## TASK PROMPT:
Identify every line in the records below that contains the word "violet", and copy each of those lines.

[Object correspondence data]
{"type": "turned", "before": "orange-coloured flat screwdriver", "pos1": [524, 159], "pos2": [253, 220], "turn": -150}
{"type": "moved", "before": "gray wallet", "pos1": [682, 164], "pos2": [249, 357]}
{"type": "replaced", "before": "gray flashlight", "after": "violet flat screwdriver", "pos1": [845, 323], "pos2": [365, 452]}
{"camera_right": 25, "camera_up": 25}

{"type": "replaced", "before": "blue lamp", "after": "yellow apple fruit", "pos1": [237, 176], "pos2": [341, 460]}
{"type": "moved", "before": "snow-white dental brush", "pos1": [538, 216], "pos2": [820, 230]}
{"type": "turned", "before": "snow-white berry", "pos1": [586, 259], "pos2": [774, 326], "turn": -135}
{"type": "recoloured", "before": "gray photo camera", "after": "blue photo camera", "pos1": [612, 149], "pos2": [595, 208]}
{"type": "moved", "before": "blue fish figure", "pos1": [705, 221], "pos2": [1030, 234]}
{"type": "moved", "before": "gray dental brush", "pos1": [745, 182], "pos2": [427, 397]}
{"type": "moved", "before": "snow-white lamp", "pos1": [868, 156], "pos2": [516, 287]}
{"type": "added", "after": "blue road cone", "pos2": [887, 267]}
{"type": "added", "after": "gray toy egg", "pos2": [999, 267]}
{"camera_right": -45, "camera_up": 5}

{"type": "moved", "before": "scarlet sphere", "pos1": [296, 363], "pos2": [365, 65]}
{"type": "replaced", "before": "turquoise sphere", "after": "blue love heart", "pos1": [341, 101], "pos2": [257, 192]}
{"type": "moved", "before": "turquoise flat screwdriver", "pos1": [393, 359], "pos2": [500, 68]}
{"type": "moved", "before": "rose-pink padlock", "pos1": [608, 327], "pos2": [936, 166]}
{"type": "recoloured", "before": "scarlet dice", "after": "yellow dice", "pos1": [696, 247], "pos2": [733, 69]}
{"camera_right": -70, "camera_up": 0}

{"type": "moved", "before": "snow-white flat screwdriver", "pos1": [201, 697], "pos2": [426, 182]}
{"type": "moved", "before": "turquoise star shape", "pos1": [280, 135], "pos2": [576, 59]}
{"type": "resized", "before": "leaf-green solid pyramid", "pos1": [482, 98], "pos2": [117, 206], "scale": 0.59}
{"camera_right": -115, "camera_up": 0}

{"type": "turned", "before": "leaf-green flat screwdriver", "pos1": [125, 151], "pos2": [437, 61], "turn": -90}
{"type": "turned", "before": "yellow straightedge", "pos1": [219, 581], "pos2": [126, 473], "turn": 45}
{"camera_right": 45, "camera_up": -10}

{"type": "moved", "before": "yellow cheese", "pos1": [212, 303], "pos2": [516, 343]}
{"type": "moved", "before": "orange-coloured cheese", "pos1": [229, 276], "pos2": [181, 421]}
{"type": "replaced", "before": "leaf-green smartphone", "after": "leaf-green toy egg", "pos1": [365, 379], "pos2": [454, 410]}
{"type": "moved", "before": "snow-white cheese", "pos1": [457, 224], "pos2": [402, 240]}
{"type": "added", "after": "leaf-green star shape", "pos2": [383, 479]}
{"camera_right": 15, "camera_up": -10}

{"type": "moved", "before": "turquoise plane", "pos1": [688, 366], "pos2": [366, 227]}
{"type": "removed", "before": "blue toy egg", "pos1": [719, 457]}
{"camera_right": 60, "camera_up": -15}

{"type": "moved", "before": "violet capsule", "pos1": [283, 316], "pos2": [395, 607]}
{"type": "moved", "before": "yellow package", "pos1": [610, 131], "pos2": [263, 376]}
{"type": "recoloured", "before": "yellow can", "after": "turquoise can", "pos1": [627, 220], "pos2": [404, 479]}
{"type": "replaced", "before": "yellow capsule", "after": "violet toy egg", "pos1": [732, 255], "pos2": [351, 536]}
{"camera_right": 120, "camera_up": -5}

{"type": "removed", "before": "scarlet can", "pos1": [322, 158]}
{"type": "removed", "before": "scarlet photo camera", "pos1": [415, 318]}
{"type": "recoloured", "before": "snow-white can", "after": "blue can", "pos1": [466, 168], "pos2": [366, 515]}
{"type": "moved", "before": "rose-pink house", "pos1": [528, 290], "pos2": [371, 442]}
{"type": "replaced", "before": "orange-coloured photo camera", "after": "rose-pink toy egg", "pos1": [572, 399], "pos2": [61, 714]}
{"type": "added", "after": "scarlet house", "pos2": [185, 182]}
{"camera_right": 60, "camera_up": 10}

## TASK OUTPUT:
{"type": "replaced", "before": "gray flashlight", "after": "violet flat screwdriver", "pos1": [845, 323], "pos2": [365, 452]}
{"type": "moved", "before": "violet capsule", "pos1": [283, 316], "pos2": [395, 607]}
{"type": "replaced", "before": "yellow capsule", "after": "violet toy egg", "pos1": [732, 255], "pos2": [351, 536]}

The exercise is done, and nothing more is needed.